* THE EXERCISE
Copy the listing below line for line, without changing anything.

* RECORDS SHOWN

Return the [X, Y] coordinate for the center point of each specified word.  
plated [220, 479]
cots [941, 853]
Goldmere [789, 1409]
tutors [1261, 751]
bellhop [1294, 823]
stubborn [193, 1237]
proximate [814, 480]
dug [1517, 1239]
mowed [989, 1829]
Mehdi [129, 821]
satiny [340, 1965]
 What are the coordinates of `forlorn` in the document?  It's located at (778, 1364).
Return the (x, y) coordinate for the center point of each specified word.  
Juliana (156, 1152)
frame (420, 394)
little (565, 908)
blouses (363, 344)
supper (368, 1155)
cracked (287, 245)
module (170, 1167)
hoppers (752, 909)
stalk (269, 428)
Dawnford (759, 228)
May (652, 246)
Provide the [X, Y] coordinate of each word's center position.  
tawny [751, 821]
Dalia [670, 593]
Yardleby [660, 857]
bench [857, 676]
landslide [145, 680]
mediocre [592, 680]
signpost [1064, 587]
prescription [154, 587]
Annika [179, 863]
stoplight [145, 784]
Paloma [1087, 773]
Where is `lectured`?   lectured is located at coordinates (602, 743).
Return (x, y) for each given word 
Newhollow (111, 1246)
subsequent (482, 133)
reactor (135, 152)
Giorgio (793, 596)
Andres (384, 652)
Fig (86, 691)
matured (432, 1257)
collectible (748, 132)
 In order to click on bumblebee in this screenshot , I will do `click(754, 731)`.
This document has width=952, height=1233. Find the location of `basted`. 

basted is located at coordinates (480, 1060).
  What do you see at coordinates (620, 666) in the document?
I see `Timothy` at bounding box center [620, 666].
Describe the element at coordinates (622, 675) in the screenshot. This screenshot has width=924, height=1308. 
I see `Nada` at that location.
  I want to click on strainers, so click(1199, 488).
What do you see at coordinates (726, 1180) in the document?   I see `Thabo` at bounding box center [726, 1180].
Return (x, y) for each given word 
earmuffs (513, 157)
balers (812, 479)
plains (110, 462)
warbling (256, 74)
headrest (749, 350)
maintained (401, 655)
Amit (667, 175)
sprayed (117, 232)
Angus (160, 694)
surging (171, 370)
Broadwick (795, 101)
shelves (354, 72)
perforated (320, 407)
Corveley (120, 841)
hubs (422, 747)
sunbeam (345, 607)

* OUTPUT FOR THIS EXERCISE
Return the [X, Y] coordinate for the center point of each specified word.  
plated [220, 479]
cots [941, 853]
Goldmere [789, 1409]
tutors [1261, 751]
bellhop [1294, 823]
stubborn [193, 1237]
proximate [814, 480]
dug [1517, 1239]
mowed [989, 1829]
Mehdi [129, 821]
satiny [340, 1965]
 What are the coordinates of `forlorn` in the document?  It's located at (778, 1364).
Return the (x, y) coordinate for the center point of each specified word.  
Juliana (156, 1152)
frame (420, 394)
little (565, 908)
blouses (363, 344)
supper (368, 1155)
cracked (287, 245)
module (170, 1167)
hoppers (752, 909)
stalk (269, 428)
Dawnford (759, 228)
May (652, 246)
Provide the [X, Y] coordinate of each word's center position.  
tawny [751, 821]
Dalia [670, 593]
Yardleby [660, 857]
bench [857, 676]
landslide [145, 680]
mediocre [592, 680]
signpost [1064, 587]
prescription [154, 587]
Annika [179, 863]
stoplight [145, 784]
Paloma [1087, 773]
Where is `lectured`?   lectured is located at coordinates (602, 743).
Return (x, y) for each given word 
Newhollow (111, 1246)
subsequent (482, 133)
reactor (135, 152)
Giorgio (793, 596)
Andres (384, 652)
Fig (86, 691)
matured (432, 1257)
collectible (748, 132)
 In order to click on bumblebee in this screenshot , I will do `click(754, 731)`.
This document has width=952, height=1233. Find the location of `basted`. 

basted is located at coordinates (480, 1060).
  What do you see at coordinates (620, 666) in the document?
I see `Timothy` at bounding box center [620, 666].
Describe the element at coordinates (622, 675) in the screenshot. This screenshot has width=924, height=1308. 
I see `Nada` at that location.
  I want to click on strainers, so click(1199, 488).
What do you see at coordinates (726, 1180) in the document?   I see `Thabo` at bounding box center [726, 1180].
Return (x, y) for each given word 
earmuffs (513, 157)
balers (812, 479)
plains (110, 462)
warbling (256, 74)
headrest (749, 350)
maintained (401, 655)
Amit (667, 175)
sprayed (117, 232)
Angus (160, 694)
surging (171, 370)
Broadwick (795, 101)
shelves (354, 72)
perforated (320, 407)
Corveley (120, 841)
hubs (422, 747)
sunbeam (345, 607)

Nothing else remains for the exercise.